- Task instructions -
The listing below should be reproduced exactly, with the pictures omitted.

- Dataset content -
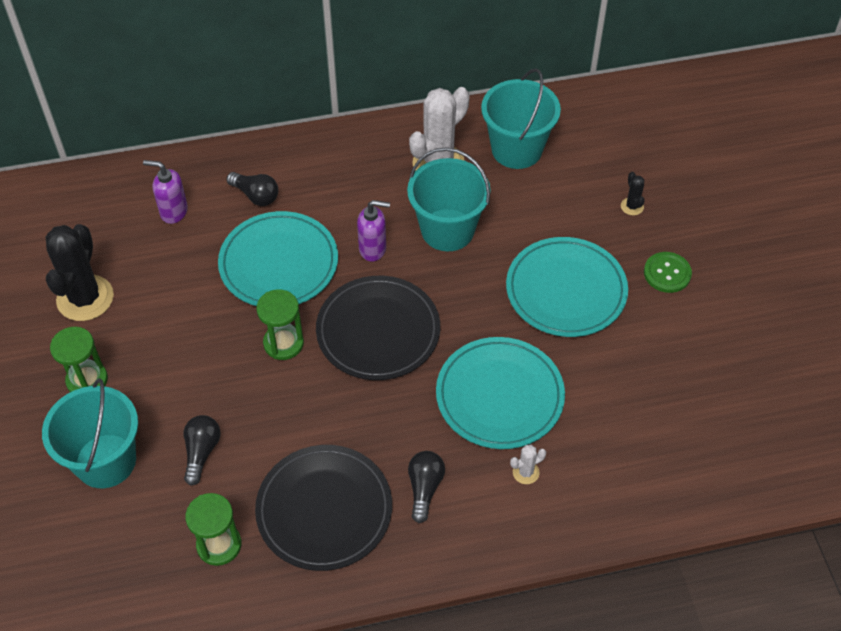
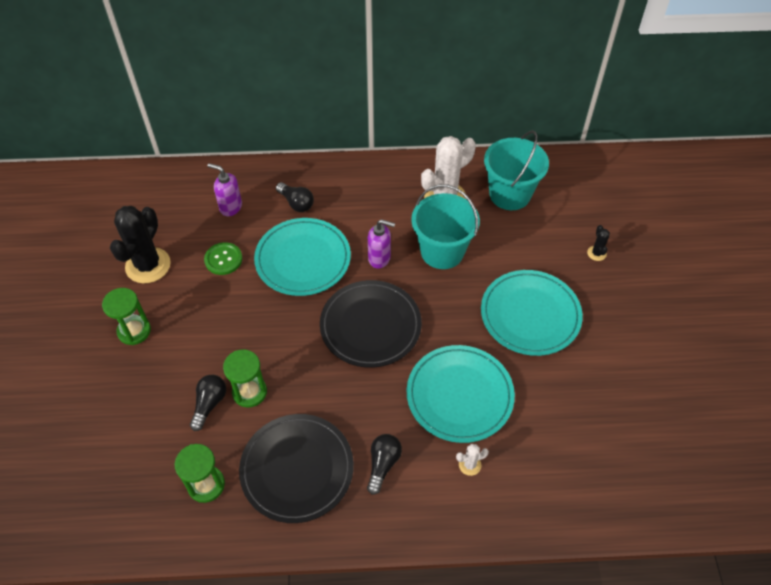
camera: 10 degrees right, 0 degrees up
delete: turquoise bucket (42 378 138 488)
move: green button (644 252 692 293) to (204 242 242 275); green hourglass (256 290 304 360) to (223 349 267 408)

- Problem solution -
camera: 10 degrees right, 0 degrees up
delete: turquoise bucket (42 378 138 488)
move: green button (644 252 692 293) to (204 242 242 275); green hourglass (256 290 304 360) to (223 349 267 408)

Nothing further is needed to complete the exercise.